● INSTRUCTIONS TO FOLLOW
Only the stretch of the listing below that runs from the line with "D4: none -> schottky (A W7, K W9)" through the line with "R8: 39k (GND, W2) -> 39k (VS, W2)" is to be printed, exactly and with both ends.

EXCERPTED RECORDS: Begin

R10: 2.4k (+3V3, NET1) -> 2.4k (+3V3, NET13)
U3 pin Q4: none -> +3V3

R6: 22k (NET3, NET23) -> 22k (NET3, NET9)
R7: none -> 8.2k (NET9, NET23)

EXCERPTED RECORDS: End
EXCERPTED RECORDS: Begin

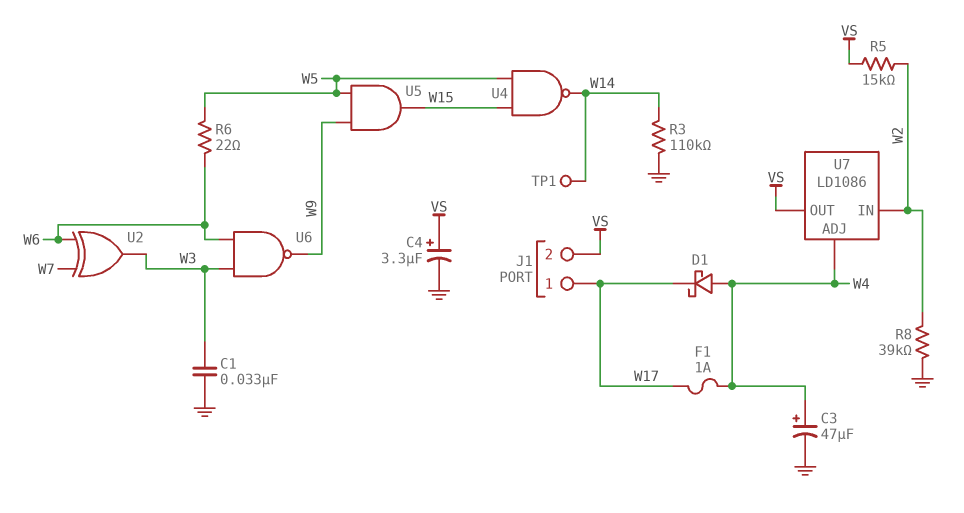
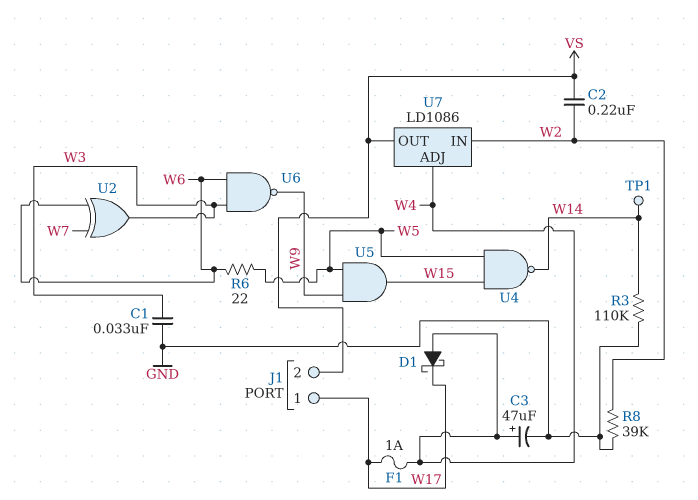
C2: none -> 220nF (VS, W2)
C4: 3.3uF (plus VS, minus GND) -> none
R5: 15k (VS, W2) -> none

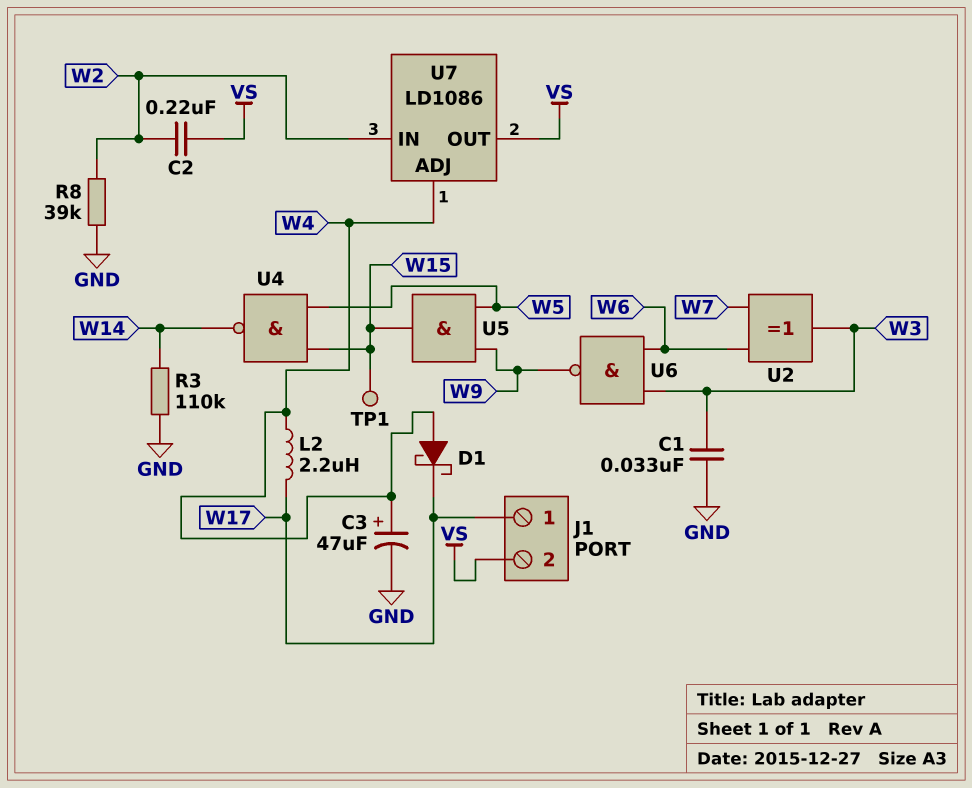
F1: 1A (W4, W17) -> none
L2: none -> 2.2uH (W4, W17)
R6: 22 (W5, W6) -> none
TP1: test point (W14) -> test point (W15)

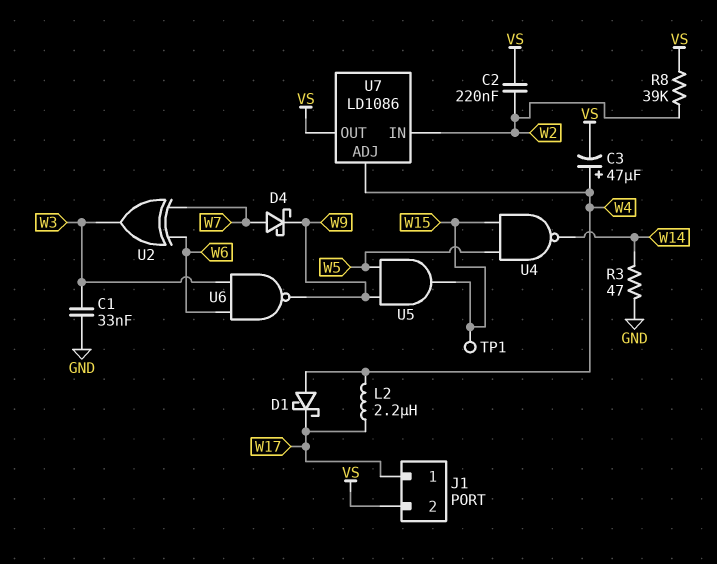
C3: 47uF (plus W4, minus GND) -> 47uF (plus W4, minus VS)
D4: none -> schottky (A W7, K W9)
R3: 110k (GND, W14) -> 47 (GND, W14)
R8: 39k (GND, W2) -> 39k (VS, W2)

EXCERPTED RECORDS: End

● YOUR SOLUTION
D4: none -> schottky (A W7, K W9)
R3: 110k (GND, W14) -> 47 (GND, W14)
R8: 39k (GND, W2) -> 39k (VS, W2)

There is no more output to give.